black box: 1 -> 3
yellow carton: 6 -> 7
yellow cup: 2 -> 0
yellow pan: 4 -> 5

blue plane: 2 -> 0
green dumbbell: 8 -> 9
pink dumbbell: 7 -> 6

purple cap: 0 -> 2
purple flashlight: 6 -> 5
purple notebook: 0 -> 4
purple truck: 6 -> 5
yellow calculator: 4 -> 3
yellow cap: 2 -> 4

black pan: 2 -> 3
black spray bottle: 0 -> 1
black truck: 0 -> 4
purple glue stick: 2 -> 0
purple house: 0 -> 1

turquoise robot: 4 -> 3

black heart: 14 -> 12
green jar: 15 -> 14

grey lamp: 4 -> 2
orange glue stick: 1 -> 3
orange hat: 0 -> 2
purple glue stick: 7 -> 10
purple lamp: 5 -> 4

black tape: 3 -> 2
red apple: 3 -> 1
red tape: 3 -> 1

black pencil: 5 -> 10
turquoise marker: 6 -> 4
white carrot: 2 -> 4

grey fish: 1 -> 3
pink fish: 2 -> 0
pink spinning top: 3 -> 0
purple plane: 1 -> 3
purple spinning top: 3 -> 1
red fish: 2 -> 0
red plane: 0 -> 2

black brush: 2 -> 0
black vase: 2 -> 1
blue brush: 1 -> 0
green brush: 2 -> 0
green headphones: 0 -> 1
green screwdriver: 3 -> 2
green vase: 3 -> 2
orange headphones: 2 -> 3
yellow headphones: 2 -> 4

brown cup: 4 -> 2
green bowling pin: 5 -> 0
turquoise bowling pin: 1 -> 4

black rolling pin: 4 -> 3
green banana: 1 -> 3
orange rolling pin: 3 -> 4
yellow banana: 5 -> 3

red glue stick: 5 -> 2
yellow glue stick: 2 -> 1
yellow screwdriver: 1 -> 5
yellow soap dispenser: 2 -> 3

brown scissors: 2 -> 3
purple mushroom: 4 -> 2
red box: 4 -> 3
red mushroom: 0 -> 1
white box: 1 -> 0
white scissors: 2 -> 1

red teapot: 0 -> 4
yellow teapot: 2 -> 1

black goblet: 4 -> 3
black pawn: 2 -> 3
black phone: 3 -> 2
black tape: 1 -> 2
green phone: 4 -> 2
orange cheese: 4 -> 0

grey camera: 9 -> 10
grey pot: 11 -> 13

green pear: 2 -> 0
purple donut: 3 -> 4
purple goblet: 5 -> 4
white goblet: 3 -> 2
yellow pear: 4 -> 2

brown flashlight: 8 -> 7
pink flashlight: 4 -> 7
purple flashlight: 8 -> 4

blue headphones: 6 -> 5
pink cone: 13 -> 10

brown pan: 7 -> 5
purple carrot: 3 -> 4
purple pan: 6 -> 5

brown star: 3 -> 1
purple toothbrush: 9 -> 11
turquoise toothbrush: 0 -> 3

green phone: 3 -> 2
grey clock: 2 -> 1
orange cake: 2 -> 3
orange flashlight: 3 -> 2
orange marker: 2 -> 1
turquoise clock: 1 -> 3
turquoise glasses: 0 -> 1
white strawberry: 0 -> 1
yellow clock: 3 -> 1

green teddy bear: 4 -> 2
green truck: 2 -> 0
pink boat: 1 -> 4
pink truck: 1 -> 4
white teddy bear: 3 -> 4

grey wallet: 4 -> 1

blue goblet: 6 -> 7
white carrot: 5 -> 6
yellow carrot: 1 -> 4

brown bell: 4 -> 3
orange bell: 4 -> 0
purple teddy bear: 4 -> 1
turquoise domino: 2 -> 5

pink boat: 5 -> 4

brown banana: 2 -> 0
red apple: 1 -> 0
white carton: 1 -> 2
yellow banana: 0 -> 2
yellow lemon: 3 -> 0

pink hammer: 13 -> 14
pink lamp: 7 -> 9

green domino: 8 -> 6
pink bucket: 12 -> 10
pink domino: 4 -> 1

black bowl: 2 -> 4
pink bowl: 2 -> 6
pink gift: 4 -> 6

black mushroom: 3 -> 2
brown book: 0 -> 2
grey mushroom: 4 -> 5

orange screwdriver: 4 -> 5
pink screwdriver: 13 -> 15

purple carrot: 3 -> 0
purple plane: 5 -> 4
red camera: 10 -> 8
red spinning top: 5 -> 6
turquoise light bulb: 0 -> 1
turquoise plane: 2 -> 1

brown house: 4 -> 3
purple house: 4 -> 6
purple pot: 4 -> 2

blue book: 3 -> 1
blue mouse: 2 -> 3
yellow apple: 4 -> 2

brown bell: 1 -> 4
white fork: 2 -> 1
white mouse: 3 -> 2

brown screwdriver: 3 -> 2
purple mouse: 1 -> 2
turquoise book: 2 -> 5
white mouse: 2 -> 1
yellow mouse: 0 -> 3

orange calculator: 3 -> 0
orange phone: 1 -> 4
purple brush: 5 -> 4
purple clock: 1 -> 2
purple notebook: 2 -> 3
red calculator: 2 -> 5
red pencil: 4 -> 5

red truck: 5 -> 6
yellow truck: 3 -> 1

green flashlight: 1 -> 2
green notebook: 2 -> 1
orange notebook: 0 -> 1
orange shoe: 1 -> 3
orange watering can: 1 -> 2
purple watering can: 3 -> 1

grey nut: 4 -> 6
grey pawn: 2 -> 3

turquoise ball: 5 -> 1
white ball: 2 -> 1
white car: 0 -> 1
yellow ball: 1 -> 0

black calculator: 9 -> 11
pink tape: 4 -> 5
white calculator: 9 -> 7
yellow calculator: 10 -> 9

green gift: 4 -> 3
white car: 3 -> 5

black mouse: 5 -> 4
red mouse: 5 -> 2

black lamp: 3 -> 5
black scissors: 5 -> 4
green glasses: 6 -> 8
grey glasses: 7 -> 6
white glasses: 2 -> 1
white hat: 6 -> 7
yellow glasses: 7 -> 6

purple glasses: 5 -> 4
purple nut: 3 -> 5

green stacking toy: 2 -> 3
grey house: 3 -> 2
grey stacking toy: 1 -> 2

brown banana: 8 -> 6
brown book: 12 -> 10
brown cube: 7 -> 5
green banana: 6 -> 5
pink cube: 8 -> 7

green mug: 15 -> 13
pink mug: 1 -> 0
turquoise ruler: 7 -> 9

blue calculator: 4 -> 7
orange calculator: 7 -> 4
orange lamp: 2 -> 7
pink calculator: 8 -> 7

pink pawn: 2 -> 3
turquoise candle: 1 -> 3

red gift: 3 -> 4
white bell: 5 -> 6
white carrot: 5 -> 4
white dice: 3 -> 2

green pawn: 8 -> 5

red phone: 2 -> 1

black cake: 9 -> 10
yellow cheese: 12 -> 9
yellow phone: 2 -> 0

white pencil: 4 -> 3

EXERCISE DESCRIPTION →
The response has to match the data exactly, line for line.

TASK ANSWER →
black box: 1 -> 3
yellow carton: 6 -> 7
yellow cup: 2 -> 0
yellow pan: 4 -> 5

blue plane: 2 -> 0
green dumbbell: 8 -> 9
pink dumbbell: 7 -> 6

purple cap: 0 -> 2
purple flashlight: 6 -> 5
purple notebook: 0 -> 4
purple truck: 6 -> 5
yellow calculator: 4 -> 3
yellow cap: 2 -> 4

black pan: 2 -> 3
black spray bottle: 0 -> 1
black truck: 0 -> 4
purple glue stick: 2 -> 0
purple house: 0 -> 1

turquoise robot: 4 -> 3

black heart: 14 -> 12
green jar: 15 -> 14

grey lamp: 4 -> 2
orange glue stick: 1 -> 3
orange hat: 0 -> 2
purple glue stick: 7 -> 10
purple lamp: 5 -> 4

black tape: 3 -> 2
red apple: 3 -> 1
red tape: 3 -> 1

black pencil: 5 -> 10
turquoise marker: 6 -> 4
white carrot: 2 -> 4

grey fish: 1 -> 3
pink fish: 2 -> 0
pink spinning top: 3 -> 0
purple plane: 1 -> 3
purple spinning top: 3 -> 1
red fish: 2 -> 0
red plane: 0 -> 2

black brush: 2 -> 0
black vase: 2 -> 1
blue brush: 1 -> 0
green brush: 2 -> 0
green headphones: 0 -> 1
green screwdriver: 3 -> 2
green vase: 3 -> 2
orange headphones: 2 -> 3
yellow headphones: 2 -> 4

brown cup: 4 -> 2
green bowling pin: 5 -> 0
turquoise bowling pin: 1 -> 4

black rolling pin: 4 -> 3
green banana: 1 -> 3
orange rolling pin: 3 -> 4
yellow banana: 5 -> 3

red glue stick: 5 -> 2
yellow glue stick: 2 -> 1
yellow screwdriver: 1 -> 5
yellow soap dispenser: 2 -> 3

brown scissors: 2 -> 3
purple mushroom: 4 -> 2
red box: 4 -> 3
red mushroom: 0 -> 1
white box: 1 -> 0
white scissors: 2 -> 1

red teapot: 0 -> 4
yellow teapot: 2 -> 1

black goblet: 4 -> 3
black pawn: 2 -> 3
black phone: 3 -> 2
black tape: 1 -> 2
green phone: 4 -> 2
orange cheese: 4 -> 0

grey camera: 9 -> 10
grey pot: 11 -> 13

green pear: 2 -> 0
purple donut: 3 -> 4
purple goblet: 5 -> 4
white goblet: 3 -> 2
yellow pear: 4 -> 2

brown flashlight: 8 -> 7
pink flashlight: 4 -> 7
purple flashlight: 8 -> 4

blue headphones: 6 -> 5
pink cone: 13 -> 10

brown pan: 7 -> 5
purple carrot: 3 -> 4
purple pan: 6 -> 5

brown star: 3 -> 1
purple toothbrush: 9 -> 11
turquoise toothbrush: 0 -> 3

green phone: 3 -> 2
grey clock: 2 -> 1
orange cake: 2 -> 3
orange flashlight: 3 -> 2
orange marker: 2 -> 1
turquoise clock: 1 -> 3
turquoise glasses: 0 -> 1
white strawberry: 0 -> 1
yellow clock: 3 -> 1

green teddy bear: 4 -> 2
green truck: 2 -> 0
pink boat: 1 -> 4
pink truck: 1 -> 4
white teddy bear: 3 -> 4

grey wallet: 4 -> 1

blue goblet: 6 -> 7
white carrot: 5 -> 6
yellow carrot: 1 -> 4

brown bell: 4 -> 3
orange bell: 4 -> 0
purple teddy bear: 4 -> 1
turquoise domino: 2 -> 5

pink boat: 5 -> 4

brown banana: 2 -> 0
red apple: 1 -> 0
white carton: 1 -> 2
yellow banana: 0 -> 2
yellow lemon: 3 -> 0

pink hammer: 13 -> 14
pink lamp: 7 -> 9

green domino: 8 -> 6
pink bucket: 12 -> 10
pink domino: 4 -> 1

black bowl: 2 -> 4
pink bowl: 2 -> 6
pink gift: 4 -> 6

black mushroom: 3 -> 2
brown book: 0 -> 2
grey mushroom: 4 -> 5

orange screwdriver: 4 -> 5
pink screwdriver: 13 -> 15

purple carrot: 3 -> 0
purple plane: 5 -> 4
red camera: 10 -> 8
red spinning top: 5 -> 6
turquoise light bulb: 0 -> 1
turquoise plane: 2 -> 1

brown house: 4 -> 3
purple house: 4 -> 6
purple pot: 4 -> 2

blue book: 3 -> 1
blue mouse: 2 -> 3
yellow apple: 4 -> 2

brown bell: 1 -> 4
white fork: 2 -> 1
white mouse: 3 -> 2

brown screwdriver: 3 -> 2
purple mouse: 1 -> 2
turquoise book: 2 -> 5
white mouse: 2 -> 1
yellow mouse: 0 -> 3

orange calculator: 3 -> 0
orange phone: 1 -> 4
purple brush: 5 -> 4
purple clock: 1 -> 2
purple notebook: 2 -> 3
red calculator: 2 -> 5
red pencil: 4 -> 5

red truck: 5 -> 6
yellow truck: 3 -> 1

green flashlight: 1 -> 2
green notebook: 2 -> 1
orange notebook: 0 -> 1
orange shoe: 1 -> 3
orange watering can: 1 -> 2
purple watering can: 3 -> 1

grey nut: 4 -> 6
grey pawn: 2 -> 3

turquoise ball: 5 -> 1
white ball: 2 -> 1
white car: 0 -> 1
yellow ball: 1 -> 0

black calculator: 9 -> 11
pink tape: 4 -> 5
white calculator: 9 -> 7
yellow calculator: 10 -> 9

green gift: 4 -> 3
white car: 3 -> 5

black mouse: 5 -> 4
red mouse: 5 -> 2

black lamp: 3 -> 5
black scissors: 5 -> 4
green glasses: 6 -> 8
grey glasses: 7 -> 6
white glasses: 2 -> 1
white hat: 6 -> 7
yellow glasses: 7 -> 6

purple glasses: 5 -> 4
purple nut: 3 -> 5

green stacking toy: 2 -> 3
grey house: 3 -> 2
grey stacking toy: 1 -> 2

brown banana: 8 -> 6
brown book: 12 -> 10
brown cube: 7 -> 5
green banana: 6 -> 5
pink cube: 8 -> 7

green mug: 15 -> 13
pink mug: 1 -> 0
turquoise ruler: 7 -> 9

blue calculator: 4 -> 7
orange calculator: 7 -> 4
orange lamp: 2 -> 7
pink calculator: 8 -> 7

pink pawn: 2 -> 3
turquoise candle: 1 -> 3

red gift: 3 -> 4
white bell: 5 -> 6
white carrot: 5 -> 4
white dice: 3 -> 2

green pawn: 8 -> 5

red phone: 2 -> 1

black cake: 9 -> 10
yellow cheese: 12 -> 9
yellow phone: 2 -> 0

white pencil: 4 -> 3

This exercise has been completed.